_Records for processing_:
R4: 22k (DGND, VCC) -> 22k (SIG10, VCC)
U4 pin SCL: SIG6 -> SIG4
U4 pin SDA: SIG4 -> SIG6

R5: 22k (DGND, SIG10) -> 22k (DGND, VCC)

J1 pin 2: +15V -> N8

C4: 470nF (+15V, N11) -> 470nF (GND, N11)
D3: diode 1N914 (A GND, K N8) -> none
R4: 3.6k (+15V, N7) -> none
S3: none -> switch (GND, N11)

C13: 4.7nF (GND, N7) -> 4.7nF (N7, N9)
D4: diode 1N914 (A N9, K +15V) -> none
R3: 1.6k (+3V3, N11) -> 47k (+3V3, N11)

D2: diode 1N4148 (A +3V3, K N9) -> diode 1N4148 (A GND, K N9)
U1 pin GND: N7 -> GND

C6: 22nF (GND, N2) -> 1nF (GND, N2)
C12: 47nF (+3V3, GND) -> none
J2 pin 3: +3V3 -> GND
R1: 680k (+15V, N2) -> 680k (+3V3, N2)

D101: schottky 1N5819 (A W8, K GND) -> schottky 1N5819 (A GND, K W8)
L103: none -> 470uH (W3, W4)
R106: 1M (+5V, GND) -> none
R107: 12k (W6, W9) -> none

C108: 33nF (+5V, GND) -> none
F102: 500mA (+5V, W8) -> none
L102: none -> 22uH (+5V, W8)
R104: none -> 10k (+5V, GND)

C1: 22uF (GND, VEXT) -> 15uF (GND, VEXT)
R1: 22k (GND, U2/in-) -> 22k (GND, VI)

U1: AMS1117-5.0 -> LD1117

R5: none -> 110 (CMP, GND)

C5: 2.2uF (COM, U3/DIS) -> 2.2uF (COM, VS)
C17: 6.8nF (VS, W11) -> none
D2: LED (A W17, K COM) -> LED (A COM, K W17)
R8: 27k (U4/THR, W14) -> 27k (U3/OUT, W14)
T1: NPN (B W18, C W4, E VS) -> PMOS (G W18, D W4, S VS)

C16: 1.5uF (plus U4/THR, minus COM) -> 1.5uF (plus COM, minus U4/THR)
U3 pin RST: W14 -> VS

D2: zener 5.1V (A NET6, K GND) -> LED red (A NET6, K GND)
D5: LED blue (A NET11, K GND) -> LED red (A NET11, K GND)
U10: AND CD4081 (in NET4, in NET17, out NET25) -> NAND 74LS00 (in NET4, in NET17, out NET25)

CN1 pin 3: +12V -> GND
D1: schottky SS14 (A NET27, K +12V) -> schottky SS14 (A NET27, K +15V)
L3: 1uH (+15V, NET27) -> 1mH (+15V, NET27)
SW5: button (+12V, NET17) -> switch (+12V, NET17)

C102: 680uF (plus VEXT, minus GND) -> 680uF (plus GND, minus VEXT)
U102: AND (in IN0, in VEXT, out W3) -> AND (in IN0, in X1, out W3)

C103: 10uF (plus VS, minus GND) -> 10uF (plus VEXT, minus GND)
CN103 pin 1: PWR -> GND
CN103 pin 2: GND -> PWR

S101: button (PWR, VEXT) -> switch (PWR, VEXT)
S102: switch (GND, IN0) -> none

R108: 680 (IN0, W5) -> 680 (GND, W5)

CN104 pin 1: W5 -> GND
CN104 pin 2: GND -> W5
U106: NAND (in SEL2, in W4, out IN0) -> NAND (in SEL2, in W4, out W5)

_What is needed_:
All lines above from the one holding "J1 pin 2: +15V -> N8" to the one holding "C1: 22uF (GND, VEXT) -> 15uF (GND, VEXT)", inclusive, are to be copied exactly; no other line is wanted.

_Result_:
J1 pin 2: +15V -> N8

C4: 470nF (+15V, N11) -> 470nF (GND, N11)
D3: diode 1N914 (A GND, K N8) -> none
R4: 3.6k (+15V, N7) -> none
S3: none -> switch (GND, N11)

C13: 4.7nF (GND, N7) -> 4.7nF (N7, N9)
D4: diode 1N914 (A N9, K +15V) -> none
R3: 1.6k (+3V3, N11) -> 47k (+3V3, N11)

D2: diode 1N4148 (A +3V3, K N9) -> diode 1N4148 (A GND, K N9)
U1 pin GND: N7 -> GND

C6: 22nF (GND, N2) -> 1nF (GND, N2)
C12: 47nF (+3V3, GND) -> none
J2 pin 3: +3V3 -> GND
R1: 680k (+15V, N2) -> 680k (+3V3, N2)

D101: schottky 1N5819 (A W8, K GND) -> schottky 1N5819 (A GND, K W8)
L103: none -> 470uH (W3, W4)
R106: 1M (+5V, GND) -> none
R107: 12k (W6, W9) -> none

C108: 33nF (+5V, GND) -> none
F102: 500mA (+5V, W8) -> none
L102: none -> 22uH (+5V, W8)
R104: none -> 10k (+5V, GND)

C1: 22uF (GND, VEXT) -> 15uF (GND, VEXT)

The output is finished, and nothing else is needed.